++++ Record extracts

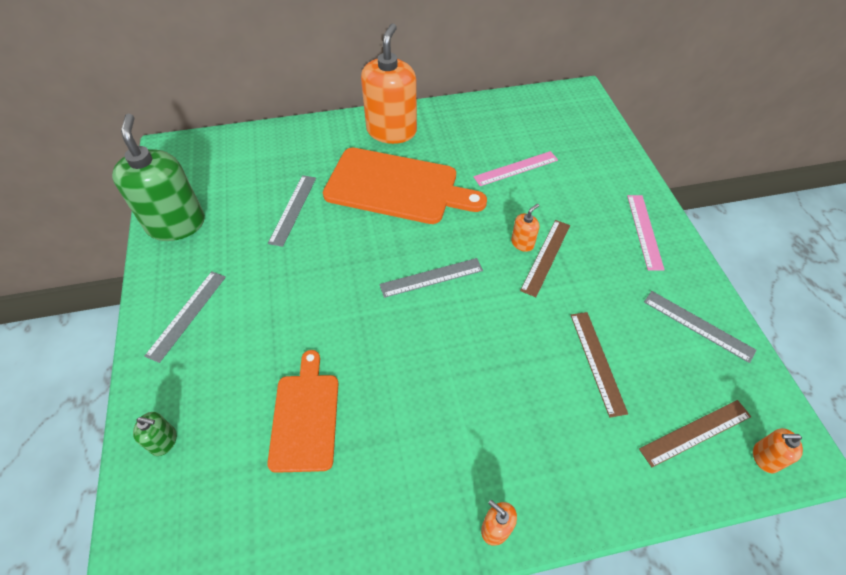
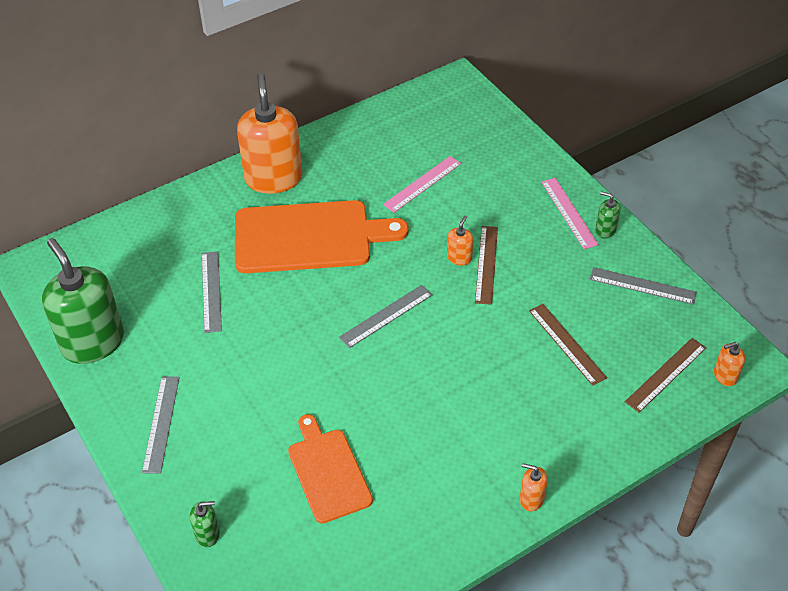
camera: 20 degrees left, 5 degrees down
(676, 258) = (605, 230): none -> green soap dispenser

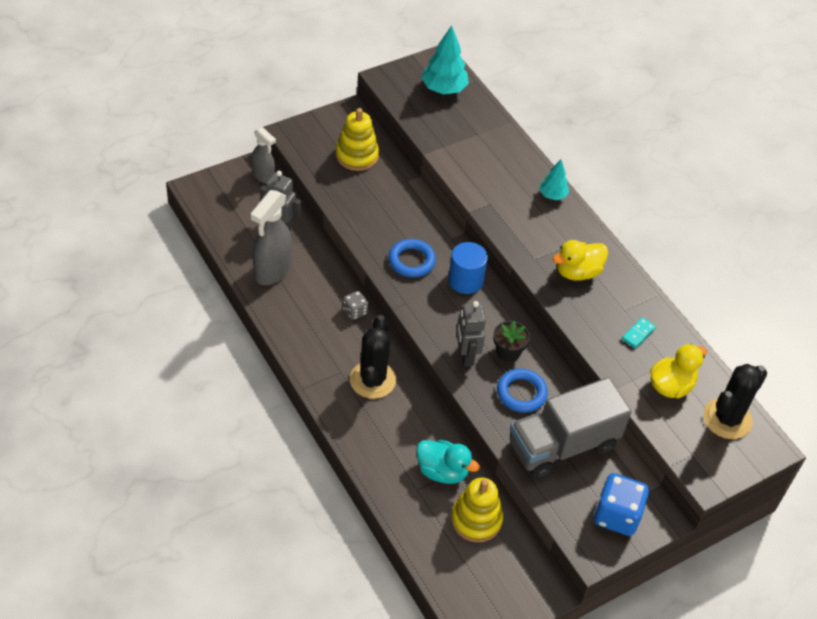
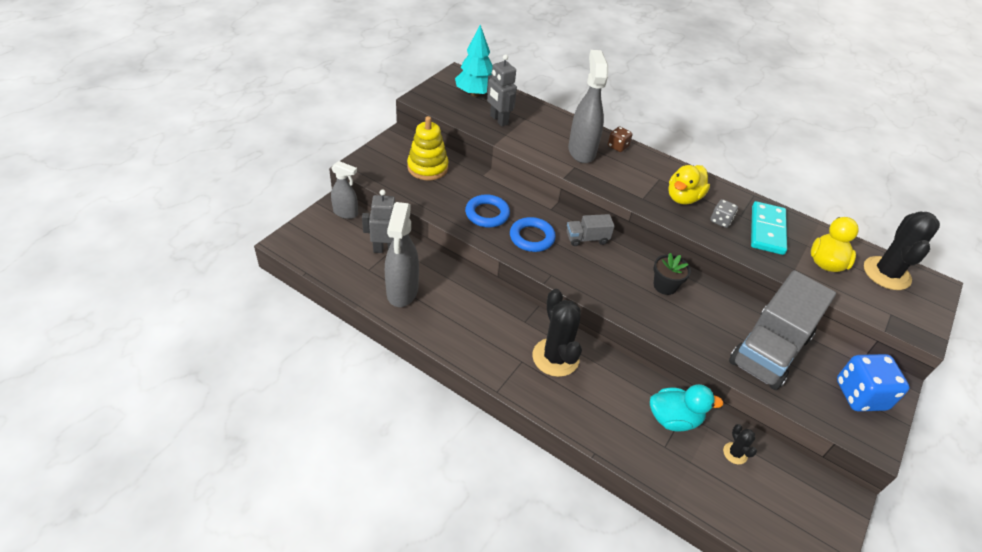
camera: 25 degrees left, 5 degrees down
(355, 311) = (499, 301): grey dice -> grey dice (720, 221)
(465, 280) = (587, 238): blue cylinder -> grey truck
(466, 355) = (634, 302): grey robot -> grey robot (498, 120)
(476, 520) = (735, 453): yellow stacking toy -> black cactus
(509, 188) = (581, 151): none -> grey spray bottle
(521, 393) = (702, 317): blue ring -> blue ring (487, 214)
(552, 195) = (618, 146): turquoise tree -> brown dice
(638, 334) = (767, 230): turquoise domino -> turquoise domino, size x1.98

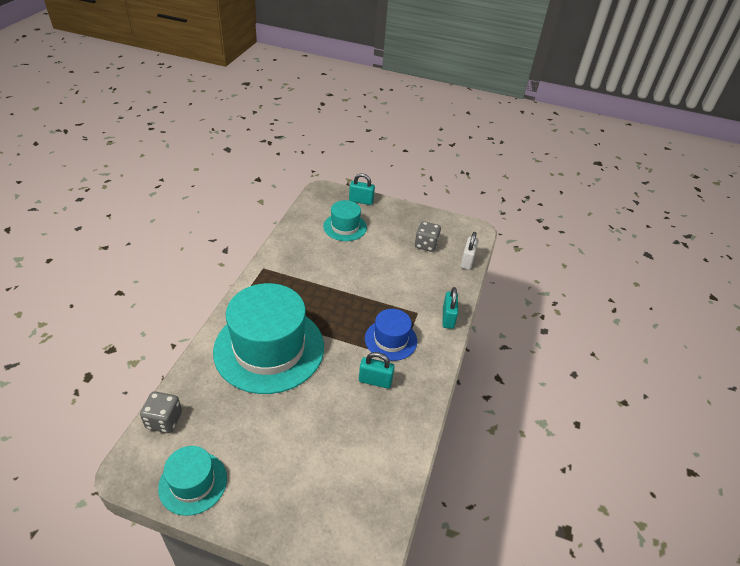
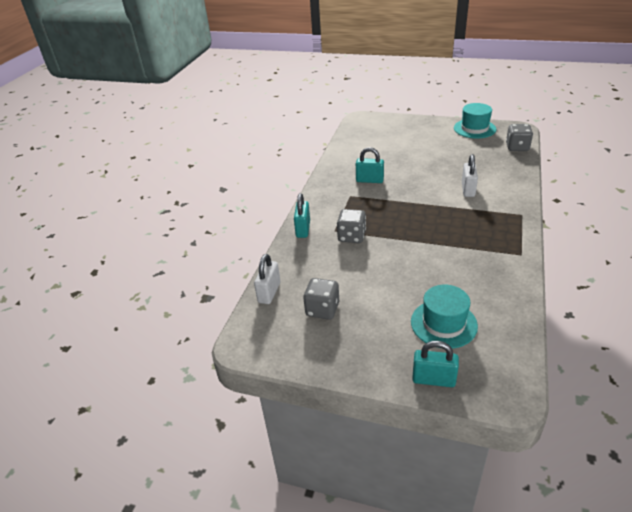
camera: 175 degrees left, 5 degrees down
(269, 348) = (468, 189): turquoise hat -> white padlock
(390, 339) = (360, 207): blue hat -> none
(401, 303) = (351, 236): none -> grey dice

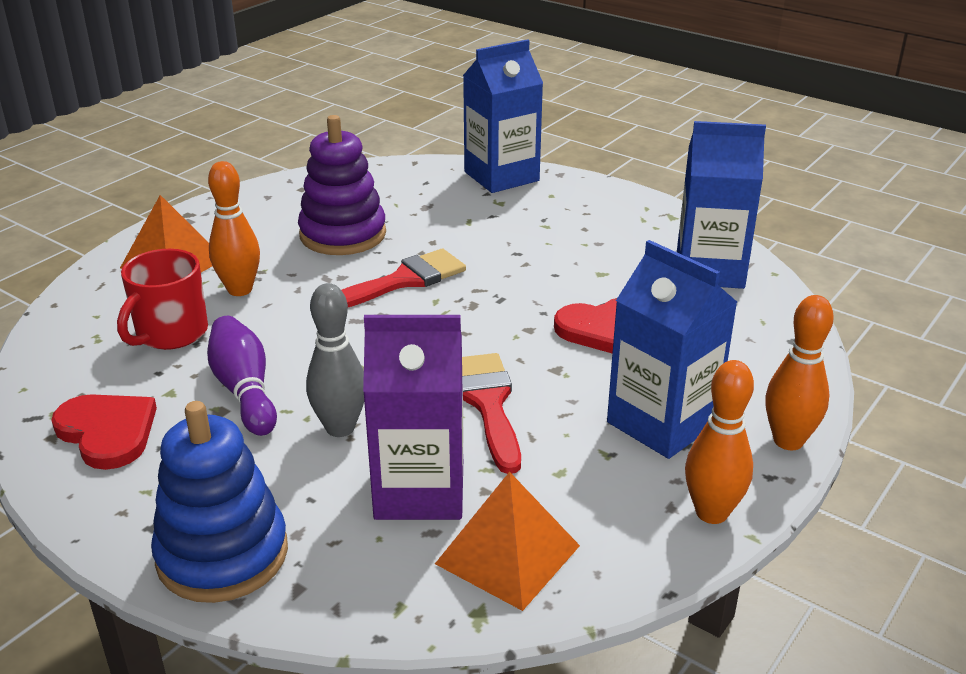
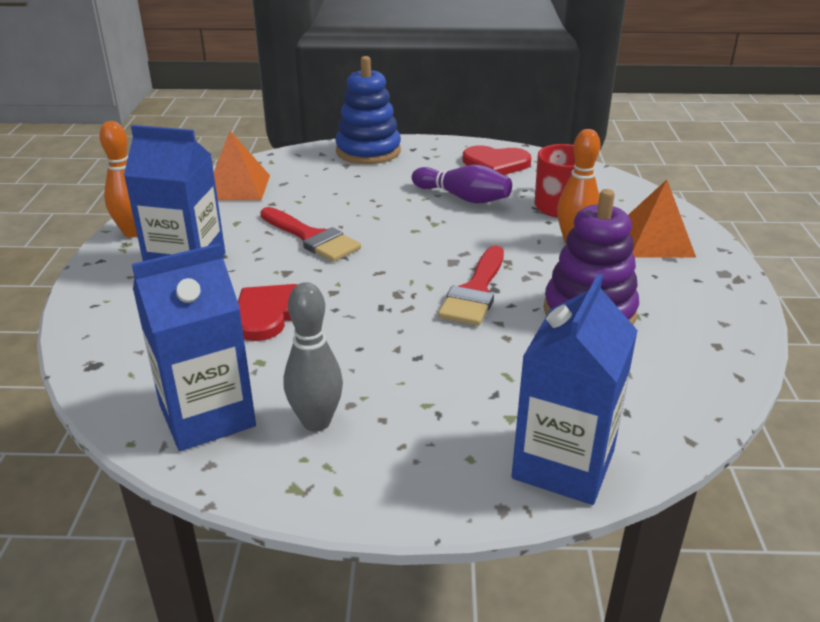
camera: 145 degrees right, 0 degrees up
(340, 428) = (383, 201): grey bowling pin -> grey bowling pin (316, 422)
(419, 490) = (306, 193): purple carton -> none
(788, 441) = (90, 283): orange bowling pin -> none

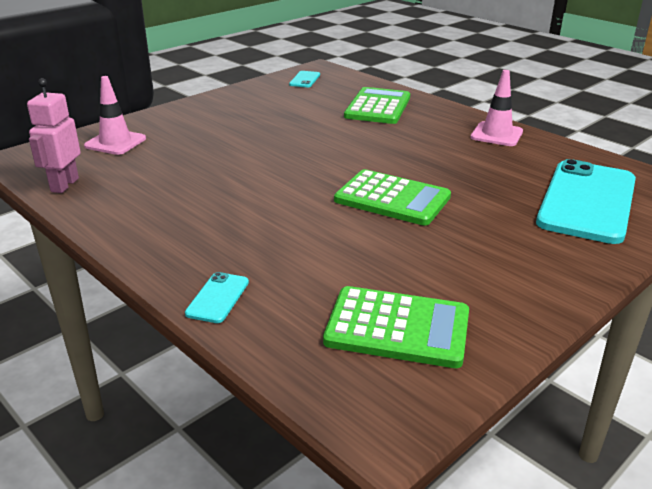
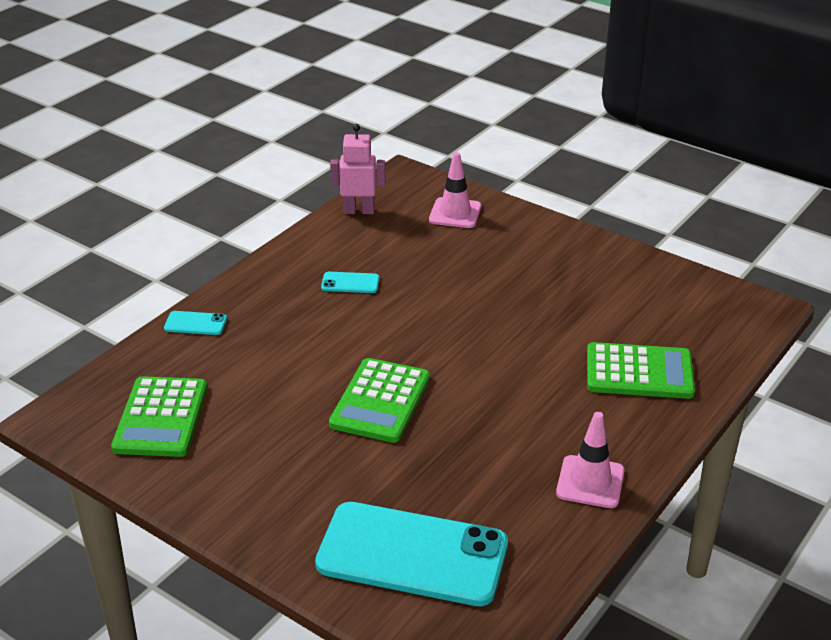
camera: 80 degrees right, 5 degrees up
(304, 80) = (708, 301): turquoise phone -> turquoise phone (350, 283)

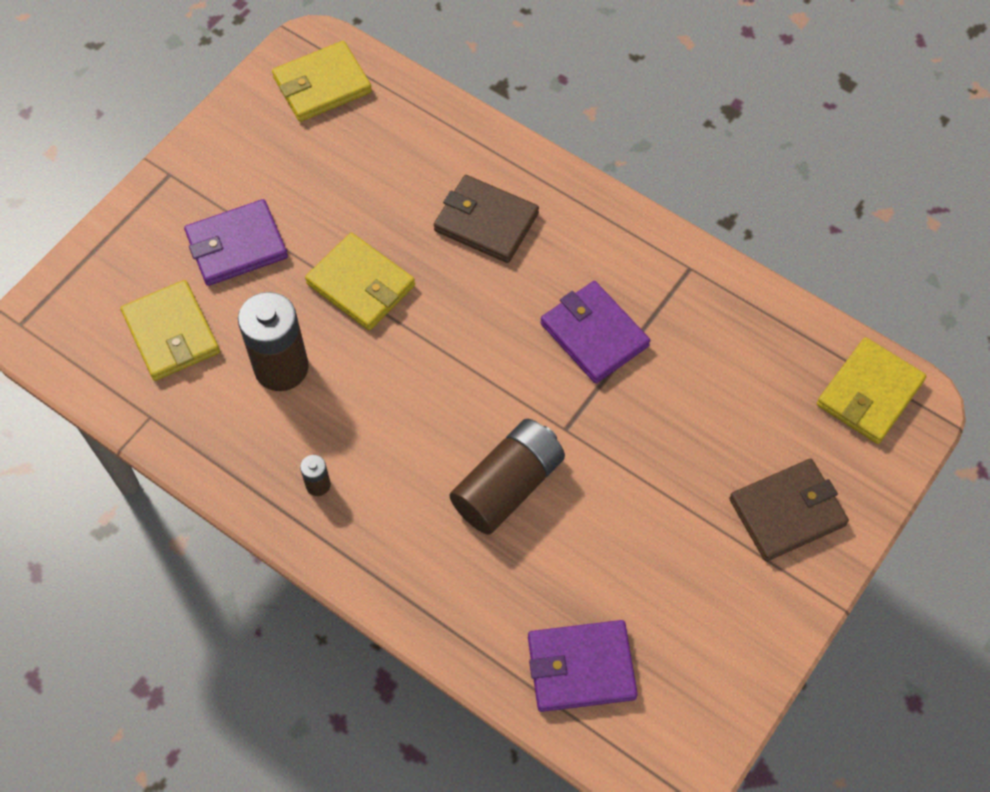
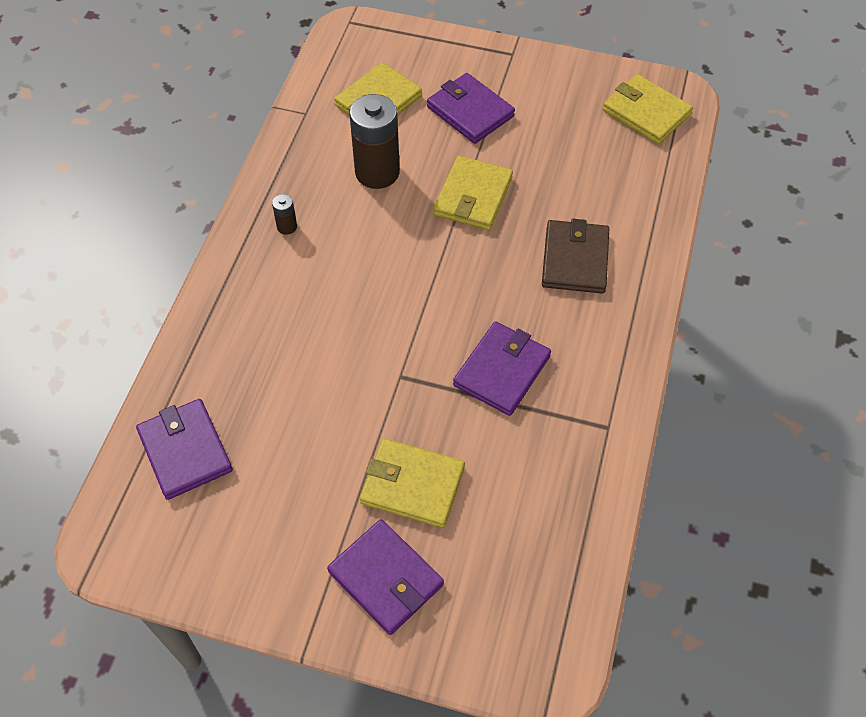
camera: 70 degrees right, 5 degrees down
(508, 486) = (331, 350): brown battery -> none
(787, 512) = (386, 578): brown wallet -> purple wallet
(869, 393) = (544, 624): yellow wallet -> yellow wallet (412, 485)

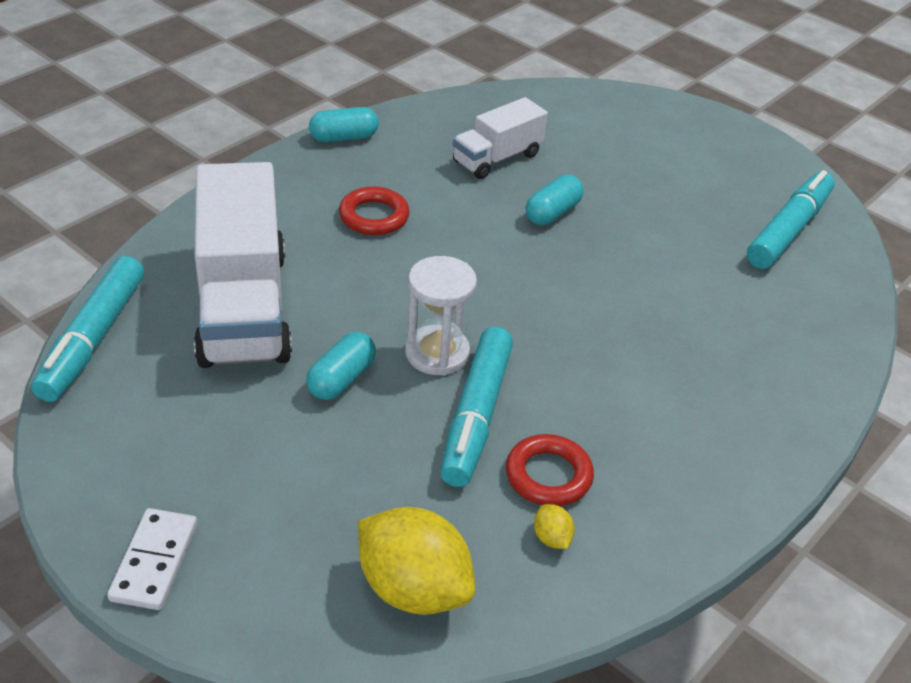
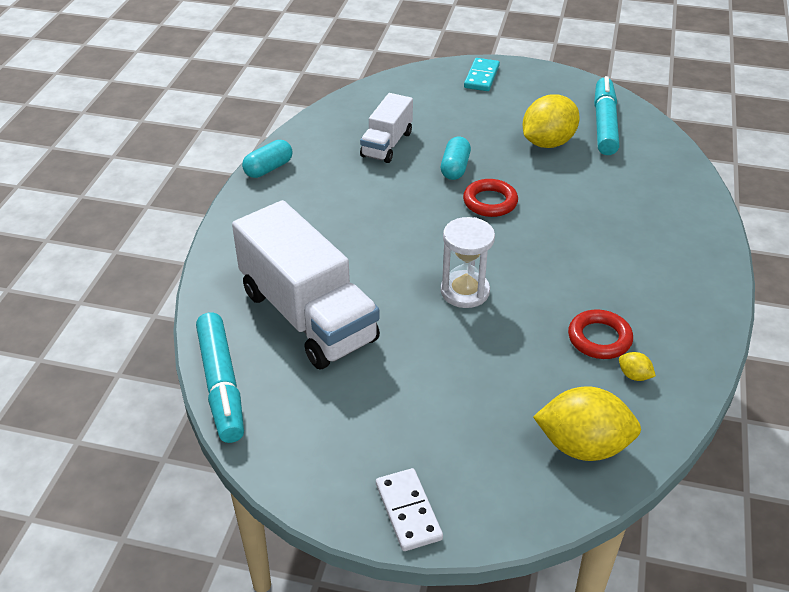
camera: 25 degrees left, 0 degrees up
(341, 379) = (419, 335): turquoise capsule -> none
(374, 216) = (340, 216): red ring -> red ring (490, 202)
(476, 415) = (524, 321): turquoise marker -> none
(679, 123) = (481, 77): none -> turquoise domino
(693, 226) = (547, 143): none -> yellow lemon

++++++++

Retype the data above exactly; pictures are not part of the copy.

_Result:_
camera: 20 degrees left, 5 degrees down
(676, 258) = (605, 230): none -> green soap dispenser

camera: 25 degrees left, 5 degrees down
(355, 311) = (499, 301): grey dice -> grey dice (720, 221)
(465, 280) = (587, 238): blue cylinder -> grey truck
(466, 355) = (634, 302): grey robot -> grey robot (498, 120)
(476, 520) = (735, 453): yellow stacking toy -> black cactus
(509, 188) = (581, 151): none -> grey spray bottle
(521, 393) = (702, 317): blue ring -> blue ring (487, 214)
(552, 195) = (618, 146): turquoise tree -> brown dice
(638, 334) = (767, 230): turquoise domino -> turquoise domino, size x1.98

camera: 175 degrees left, 5 degrees down
(269, 348) = (468, 189): turquoise hat -> white padlock
(390, 339) = (360, 207): blue hat -> none
(401, 303) = (351, 236): none -> grey dice

camera: 145 degrees right, 0 degrees up
(340, 428) = (383, 201): grey bowling pin -> grey bowling pin (316, 422)
(419, 490) = (306, 193): purple carton -> none
(788, 441) = (90, 283): orange bowling pin -> none

camera: 80 degrees right, 5 degrees up
(304, 80) = (708, 301): turquoise phone -> turquoise phone (350, 283)

camera: 70 degrees right, 5 degrees down
(508, 486) = (331, 350): brown battery -> none
(787, 512) = (386, 578): brown wallet -> purple wallet
(869, 393) = (544, 624): yellow wallet -> yellow wallet (412, 485)

camera: 25 degrees left, 0 degrees up
(341, 379) = (419, 335): turquoise capsule -> none
(374, 216) = (340, 216): red ring -> red ring (490, 202)
(476, 415) = (524, 321): turquoise marker -> none
(679, 123) = (481, 77): none -> turquoise domino
(693, 226) = (547, 143): none -> yellow lemon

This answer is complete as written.